* _AIM OF THE TASK_
From the line with "camera: 10 degrees right, 10 degrees down" to the line with "(774, 218) = (702, 261): orange", retype every line exactly, including those two, and leave out the rest of the data below.

━━━━━ DATA SECTION ━━━━━

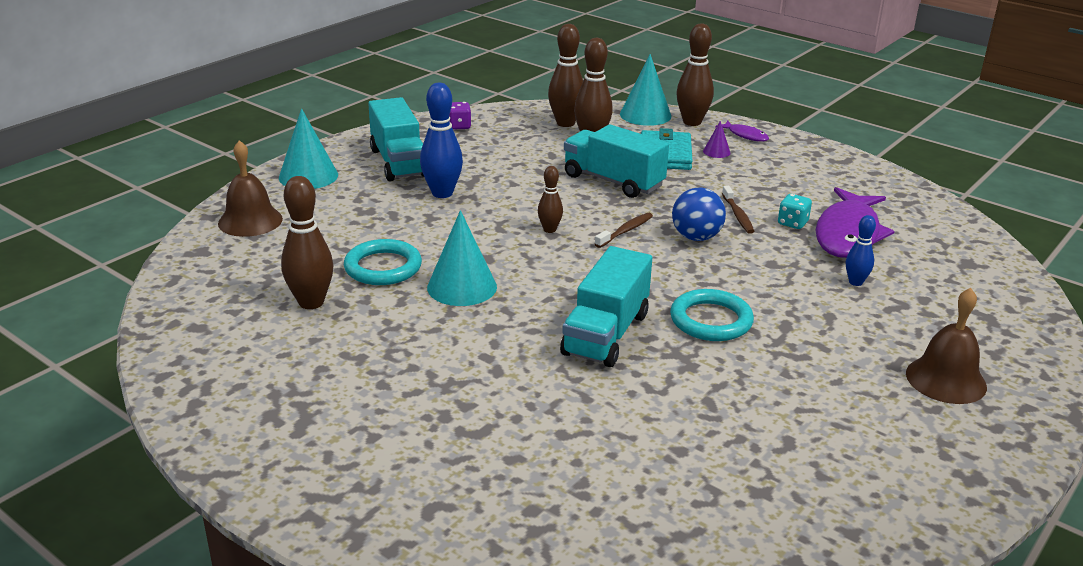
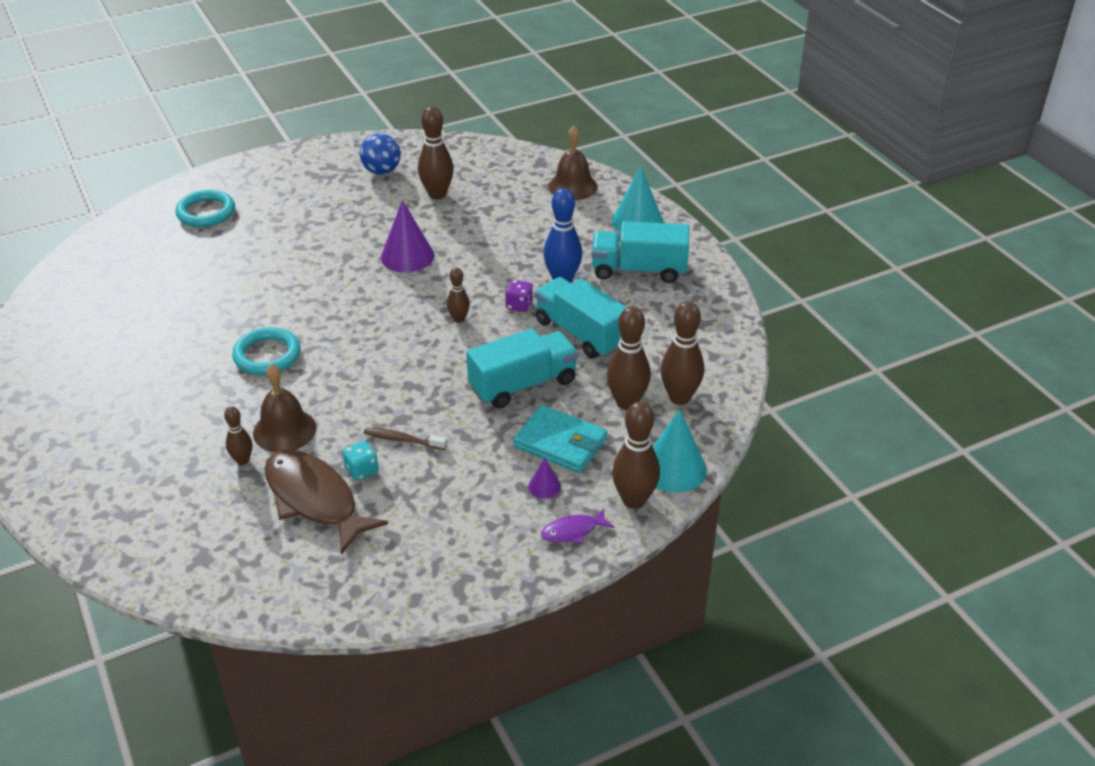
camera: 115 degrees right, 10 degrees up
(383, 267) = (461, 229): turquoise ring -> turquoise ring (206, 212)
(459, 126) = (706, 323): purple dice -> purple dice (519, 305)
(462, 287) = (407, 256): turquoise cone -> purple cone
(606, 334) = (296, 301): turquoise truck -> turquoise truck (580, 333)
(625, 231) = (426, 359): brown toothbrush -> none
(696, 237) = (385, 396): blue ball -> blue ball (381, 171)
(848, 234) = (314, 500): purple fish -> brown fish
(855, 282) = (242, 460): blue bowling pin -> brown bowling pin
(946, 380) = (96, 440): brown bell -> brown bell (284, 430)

━━━━━
━━━━━ DATA SECTION ━━━━━

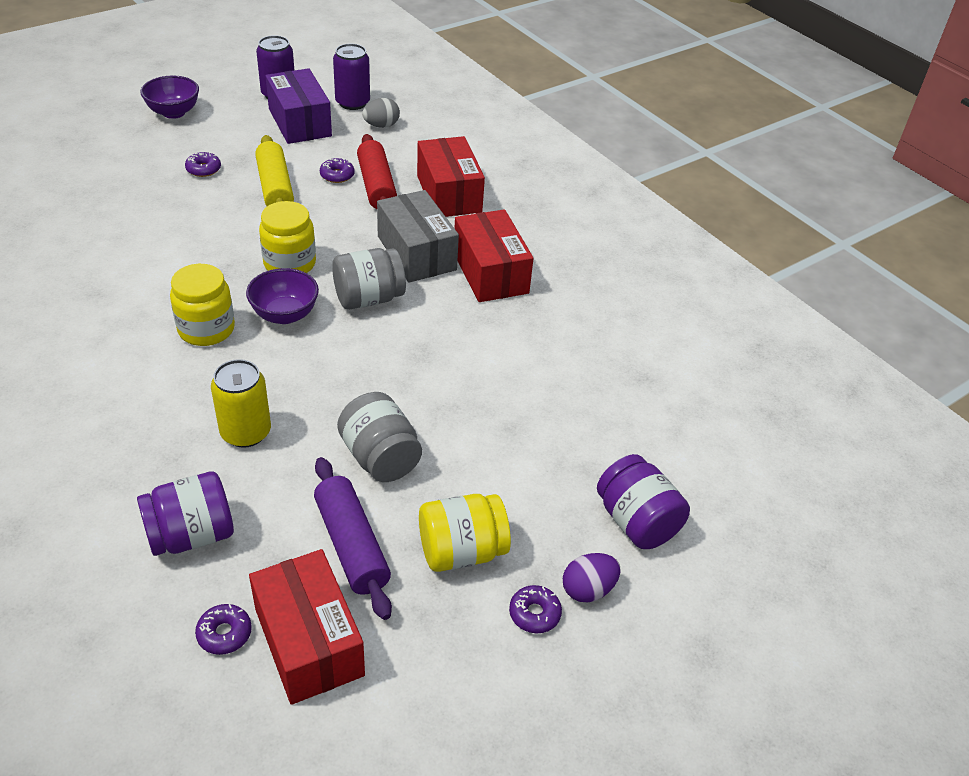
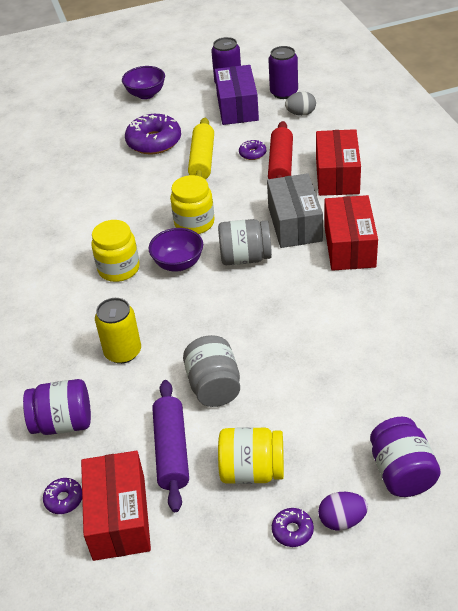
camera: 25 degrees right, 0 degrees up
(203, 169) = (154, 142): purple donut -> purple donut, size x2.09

━━━━━
━━━━━ DATA SECTION ━━━━━

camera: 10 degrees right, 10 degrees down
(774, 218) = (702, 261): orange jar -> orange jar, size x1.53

━━━━━

* _TASK ANSWER_
camera: 10 degrees right, 10 degrees down
(774, 218) = (702, 261): orange jar -> orange jar, size x1.53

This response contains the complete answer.